Source information:
☆ ☆ ☆ ☆ ☆ ☆ ☆

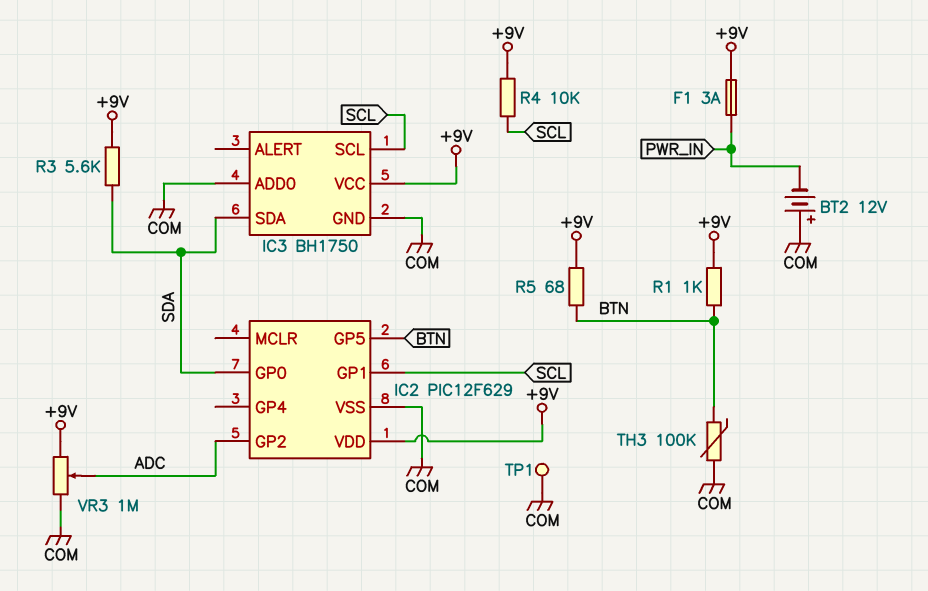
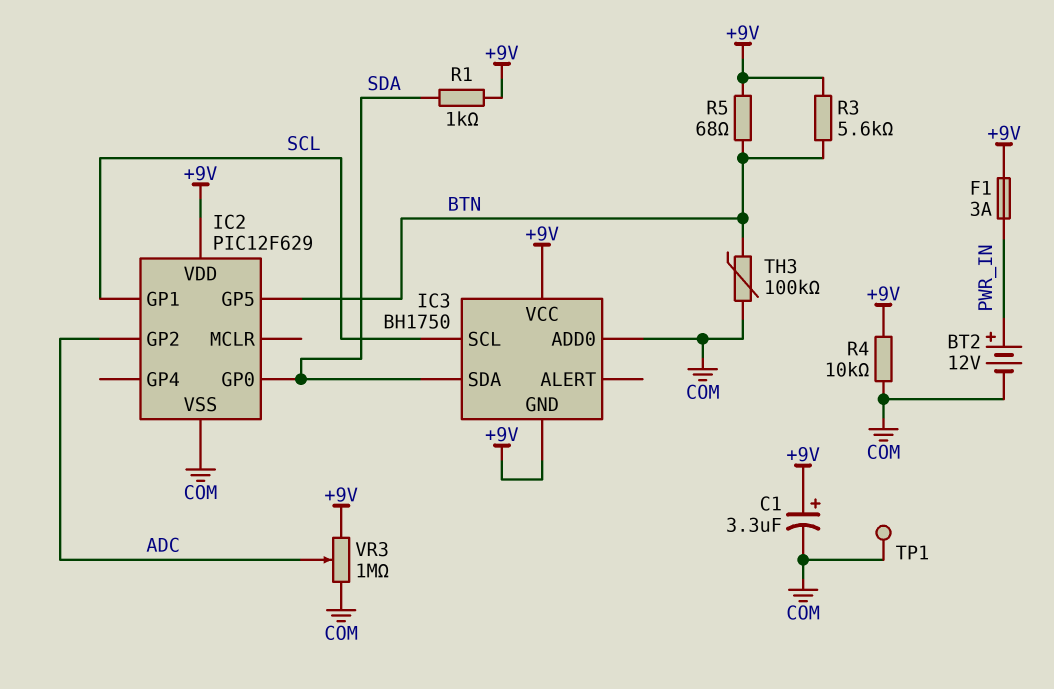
BT2: 12V (plus COM, minus PWR_IN) -> 12V (plus PWR_IN, minus COM)
C1: none -> 3.3uF (plus +9V, minus COM)
IC3 pin GND: COM -> +9V
R1: 1k (+9V, BTN) -> 1k (+9V, SDA)
R3: 5.6k (+9V, SDA) -> 5.6k (+9V, BTN)
R4: 10k (+9V, SCL) -> 10k (+9V, COM)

☆ ☆ ☆ ☆ ☆ ☆ ☆

Work task: Could you output every record above exactly as written, leaving out the pictures?

Written answer:
BT2: 12V (plus COM, minus PWR_IN) -> 12V (plus PWR_IN, minus COM)
C1: none -> 3.3uF (plus +9V, minus COM)
IC3 pin GND: COM -> +9V
R1: 1k (+9V, BTN) -> 1k (+9V, SDA)
R3: 5.6k (+9V, SDA) -> 5.6k (+9V, BTN)
R4: 10k (+9V, SCL) -> 10k (+9V, COM)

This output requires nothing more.